#### Aim of the exercise:
What you should output is the data below, unchanged in every character.

#### Collected data entries:
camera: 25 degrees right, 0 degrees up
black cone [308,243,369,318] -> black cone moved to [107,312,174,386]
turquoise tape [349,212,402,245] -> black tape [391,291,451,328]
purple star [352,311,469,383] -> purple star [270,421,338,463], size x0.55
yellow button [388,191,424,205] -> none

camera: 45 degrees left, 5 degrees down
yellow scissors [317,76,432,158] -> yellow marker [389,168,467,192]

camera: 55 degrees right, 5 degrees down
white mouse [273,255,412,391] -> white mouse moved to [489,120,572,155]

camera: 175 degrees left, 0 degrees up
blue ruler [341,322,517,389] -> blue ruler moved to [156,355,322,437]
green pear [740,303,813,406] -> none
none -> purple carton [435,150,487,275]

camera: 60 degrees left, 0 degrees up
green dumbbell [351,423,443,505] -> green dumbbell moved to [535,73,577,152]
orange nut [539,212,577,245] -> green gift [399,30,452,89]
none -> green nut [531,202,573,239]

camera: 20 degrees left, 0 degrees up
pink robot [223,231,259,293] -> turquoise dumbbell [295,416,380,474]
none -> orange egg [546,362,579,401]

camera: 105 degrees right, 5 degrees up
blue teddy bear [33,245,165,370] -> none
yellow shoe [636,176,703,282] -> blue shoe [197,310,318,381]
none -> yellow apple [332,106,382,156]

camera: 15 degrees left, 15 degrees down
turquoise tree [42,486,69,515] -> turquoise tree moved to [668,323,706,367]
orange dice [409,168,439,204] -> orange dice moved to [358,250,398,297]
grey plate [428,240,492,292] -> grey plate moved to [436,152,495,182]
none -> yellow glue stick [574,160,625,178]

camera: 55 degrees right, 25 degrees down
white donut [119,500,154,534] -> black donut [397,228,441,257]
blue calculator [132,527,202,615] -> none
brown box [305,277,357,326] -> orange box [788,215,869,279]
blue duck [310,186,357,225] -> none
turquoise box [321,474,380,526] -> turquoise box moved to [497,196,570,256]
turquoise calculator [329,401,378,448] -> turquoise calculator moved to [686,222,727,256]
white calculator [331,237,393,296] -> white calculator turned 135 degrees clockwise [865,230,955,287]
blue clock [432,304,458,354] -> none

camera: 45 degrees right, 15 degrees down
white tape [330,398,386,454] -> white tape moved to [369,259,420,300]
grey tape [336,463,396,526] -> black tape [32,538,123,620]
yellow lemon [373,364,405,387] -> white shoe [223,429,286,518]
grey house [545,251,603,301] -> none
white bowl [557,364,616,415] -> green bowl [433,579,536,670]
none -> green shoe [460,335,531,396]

#### Your solution:
camera: 25 degrees right, 0 degrees up
black cone [308,243,369,318] -> black cone moved to [107,312,174,386]
turquoise tape [349,212,402,245] -> black tape [391,291,451,328]
purple star [352,311,469,383] -> purple star [270,421,338,463], size x0.55
yellow button [388,191,424,205] -> none

camera: 45 degrees left, 5 degrees down
yellow scissors [317,76,432,158] -> yellow marker [389,168,467,192]

camera: 55 degrees right, 5 degrees down
white mouse [273,255,412,391] -> white mouse moved to [489,120,572,155]

camera: 175 degrees left, 0 degrees up
blue ruler [341,322,517,389] -> blue ruler moved to [156,355,322,437]
green pear [740,303,813,406] -> none
none -> purple carton [435,150,487,275]

camera: 60 degrees left, 0 degrees up
green dumbbell [351,423,443,505] -> green dumbbell moved to [535,73,577,152]
orange nut [539,212,577,245] -> green gift [399,30,452,89]
none -> green nut [531,202,573,239]

camera: 20 degrees left, 0 degrees up
pink robot [223,231,259,293] -> turquoise dumbbell [295,416,380,474]
none -> orange egg [546,362,579,401]

camera: 105 degrees right, 5 degrees up
blue teddy bear [33,245,165,370] -> none
yellow shoe [636,176,703,282] -> blue shoe [197,310,318,381]
none -> yellow apple [332,106,382,156]

camera: 15 degrees left, 15 degrees down
turquoise tree [42,486,69,515] -> turquoise tree moved to [668,323,706,367]
orange dice [409,168,439,204] -> orange dice moved to [358,250,398,297]
grey plate [428,240,492,292] -> grey plate moved to [436,152,495,182]
none -> yellow glue stick [574,160,625,178]

camera: 55 degrees right, 25 degrees down
white donut [119,500,154,534] -> black donut [397,228,441,257]
blue calculator [132,527,202,615] -> none
brown box [305,277,357,326] -> orange box [788,215,869,279]
blue duck [310,186,357,225] -> none
turquoise box [321,474,380,526] -> turquoise box moved to [497,196,570,256]
turquoise calculator [329,401,378,448] -> turquoise calculator moved to [686,222,727,256]
white calculator [331,237,393,296] -> white calculator turned 135 degrees clockwise [865,230,955,287]
blue clock [432,304,458,354] -> none

camera: 45 degrees right, 15 degrees down
white tape [330,398,386,454] -> white tape moved to [369,259,420,300]
grey tape [336,463,396,526] -> black tape [32,538,123,620]
yellow lemon [373,364,405,387] -> white shoe [223,429,286,518]
grey house [545,251,603,301] -> none
white bowl [557,364,616,415] -> green bowl [433,579,536,670]
none -> green shoe [460,335,531,396]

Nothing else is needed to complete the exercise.